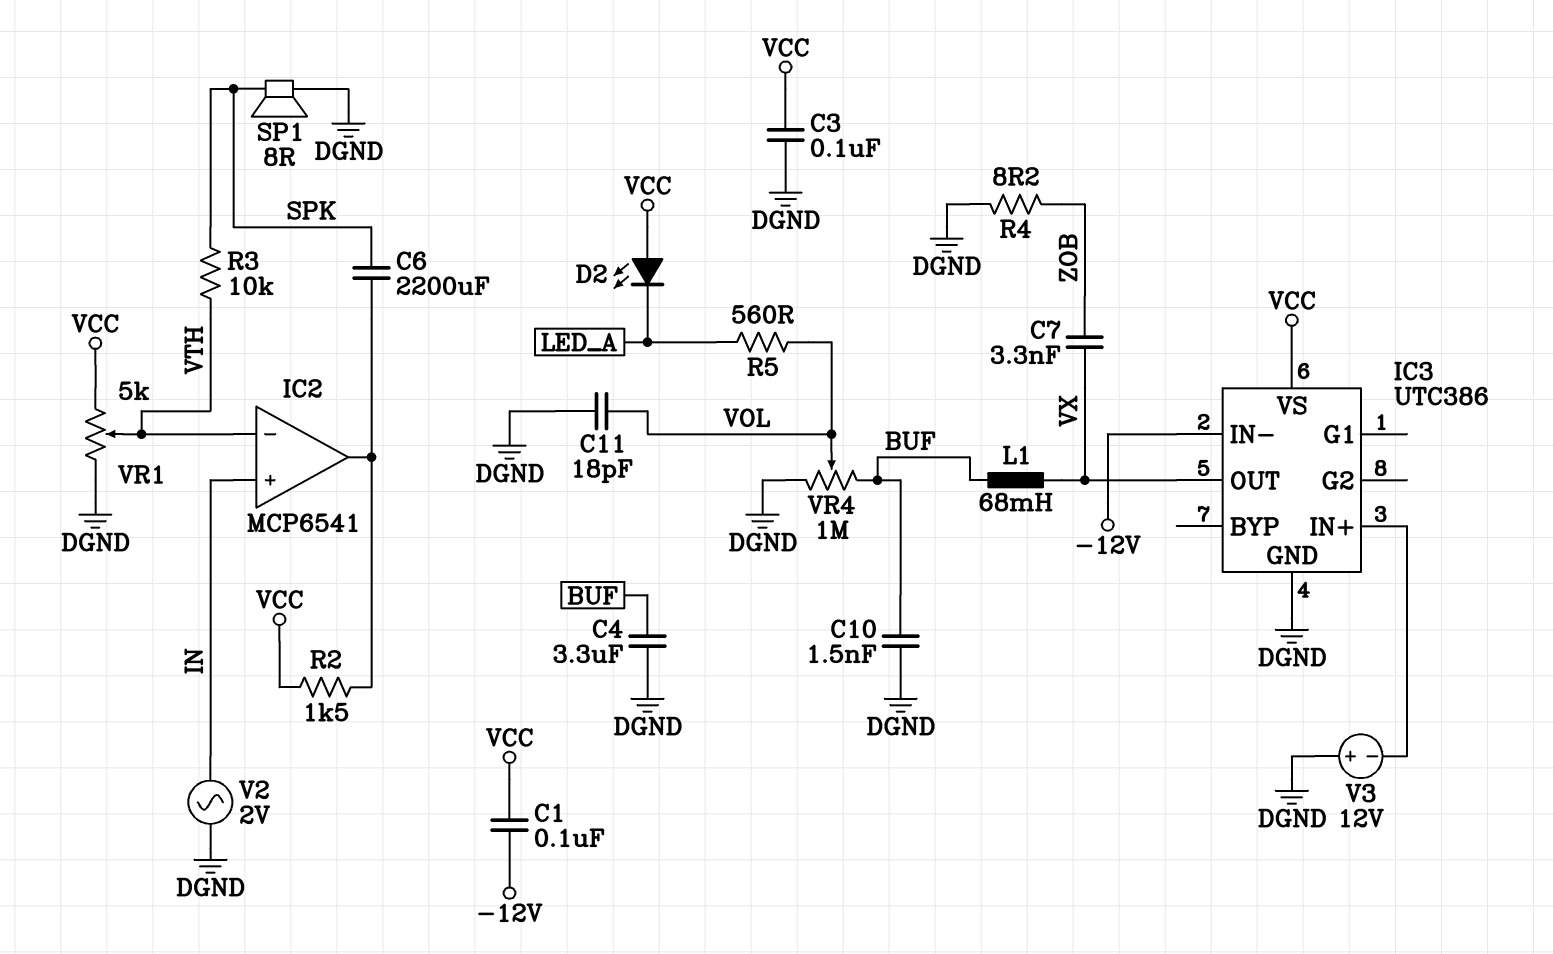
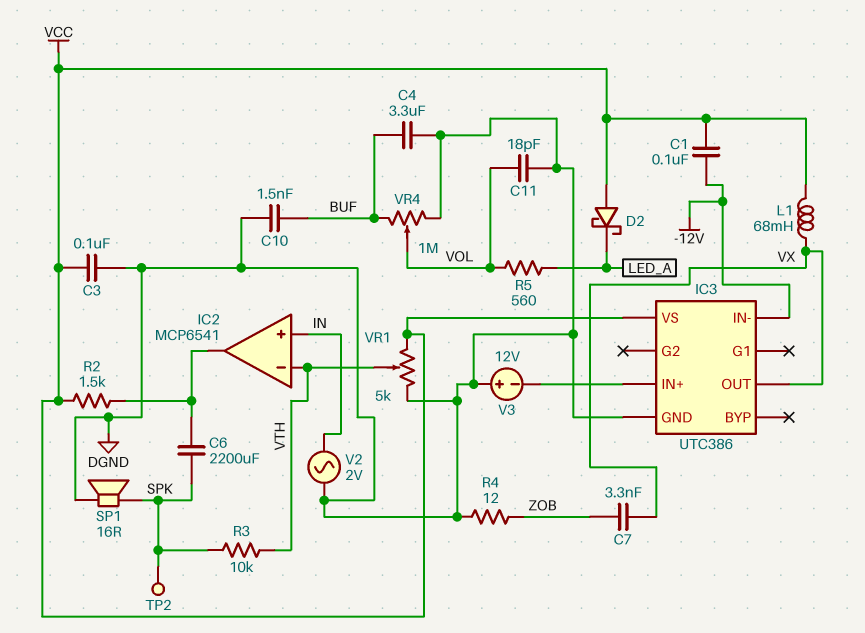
D2: LED (A VCC, K LED_A) -> schottky (A VCC, K LED_A)
L1: 68mH (BUF, VX) -> 68mH (VCC, VX)
R4: 8.2 (DGND, ZOB) -> 12 (DGND, ZOB)
SP1: speaker 8R (DGND, SPK) -> speaker 16R (DGND, SPK)
TP2: none -> test point (SPK)

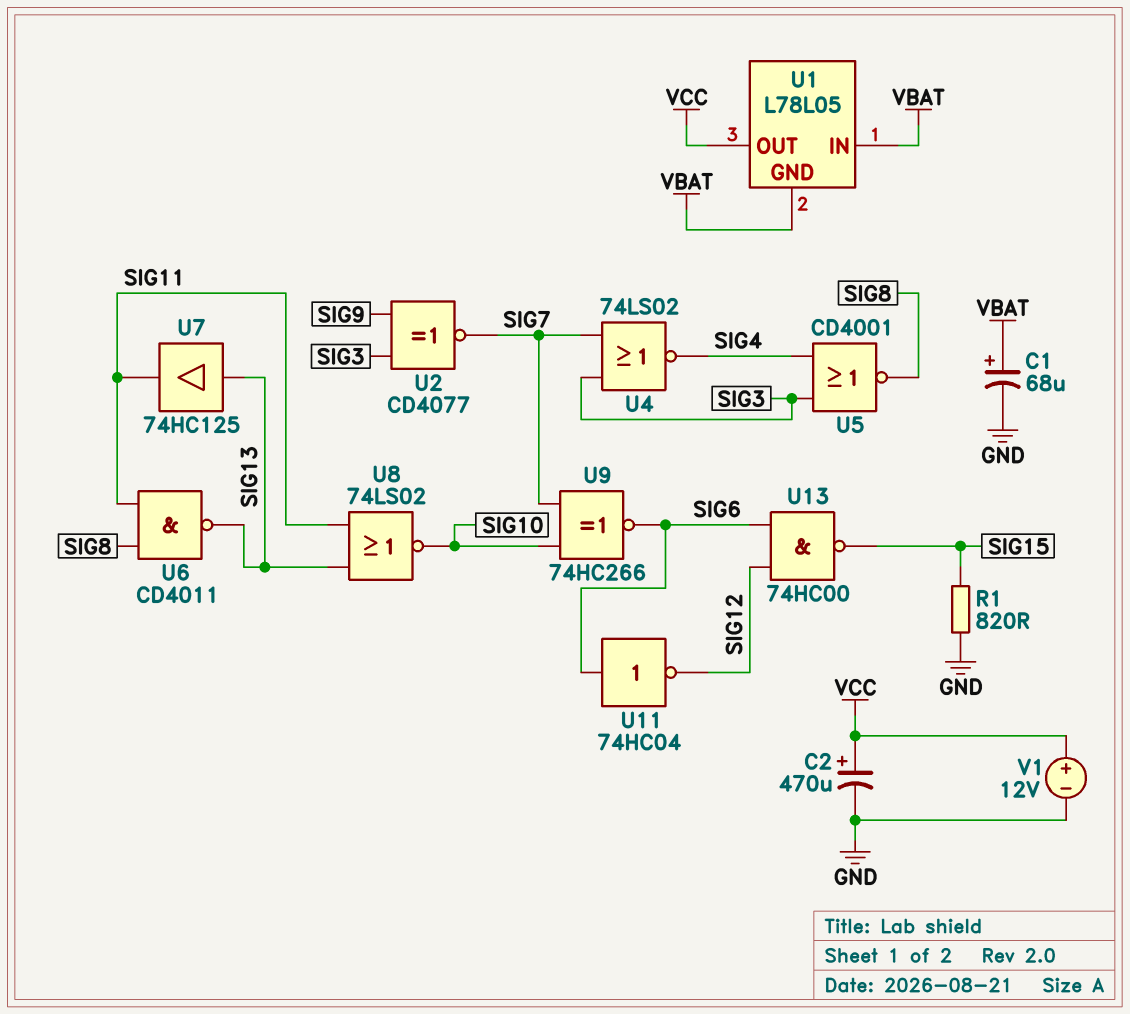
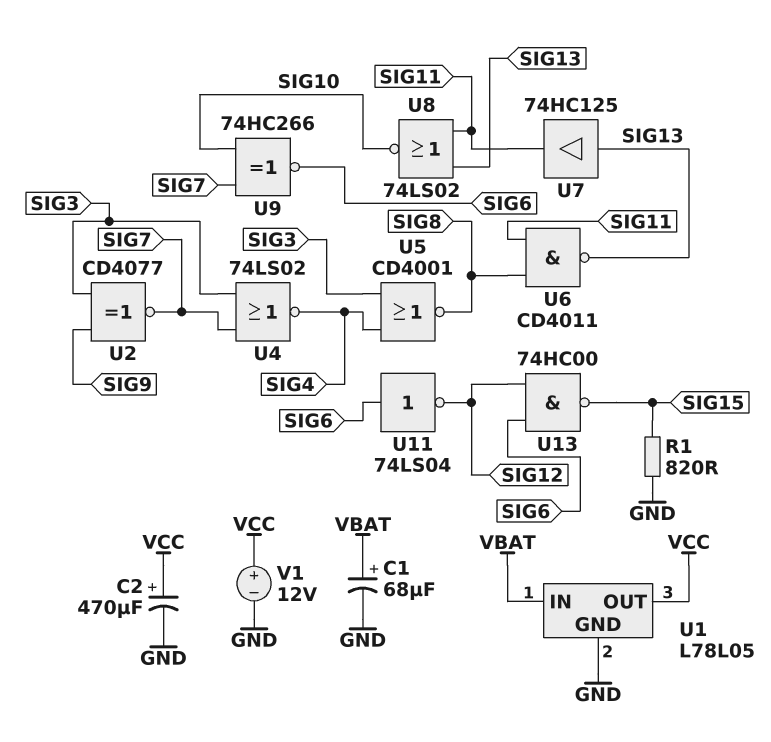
U1 pin GND: VBAT -> GND
U11: NOT 74HC04 (in SIG6, out SIG12) -> NOT 74LS04 (in SIG6, out SIG12)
··········
An exact reproduction of the lines from the line containing "SP1: speaker 8R" through the end of the listing above is needed; pictures stay out.

SP1: speaker 8R (DGND, SPK) -> speaker 16R (DGND, SPK)
TP2: none -> test point (SPK)

U1 pin GND: VBAT -> GND
U11: NOT 74HC04 (in SIG6, out SIG12) -> NOT 74LS04 (in SIG6, out SIG12)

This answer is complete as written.